Task directions ::
In the records below, find each line with "DGND" and copy it.

*** Opening of Material shown ***

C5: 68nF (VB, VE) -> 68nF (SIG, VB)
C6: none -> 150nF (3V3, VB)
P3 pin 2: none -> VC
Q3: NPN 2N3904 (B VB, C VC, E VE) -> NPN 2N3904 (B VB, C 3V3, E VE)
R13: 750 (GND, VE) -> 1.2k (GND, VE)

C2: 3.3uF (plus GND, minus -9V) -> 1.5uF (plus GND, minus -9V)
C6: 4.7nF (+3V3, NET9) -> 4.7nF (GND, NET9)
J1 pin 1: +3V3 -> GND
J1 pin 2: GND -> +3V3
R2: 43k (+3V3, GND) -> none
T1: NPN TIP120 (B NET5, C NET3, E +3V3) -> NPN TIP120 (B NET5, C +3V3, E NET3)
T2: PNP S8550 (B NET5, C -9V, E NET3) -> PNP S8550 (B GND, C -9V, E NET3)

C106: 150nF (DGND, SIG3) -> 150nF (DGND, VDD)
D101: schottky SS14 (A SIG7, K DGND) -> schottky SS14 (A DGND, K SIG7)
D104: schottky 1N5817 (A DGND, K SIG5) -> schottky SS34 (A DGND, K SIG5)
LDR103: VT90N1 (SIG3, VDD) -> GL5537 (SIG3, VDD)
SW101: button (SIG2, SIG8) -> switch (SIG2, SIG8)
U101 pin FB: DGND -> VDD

*** Close of Material shown ***

Exercise solution ::
C106: 150nF (DGND, SIG3) -> 150nF (DGND, VDD)
D101: schottky SS14 (A SIG7, K DGND) -> schottky SS14 (A DGND, K SIG7)
D104: schottky 1N5817 (A DGND, K SIG5) -> schottky SS34 (A DGND, K SIG5)
U101 pin FB: DGND -> VDD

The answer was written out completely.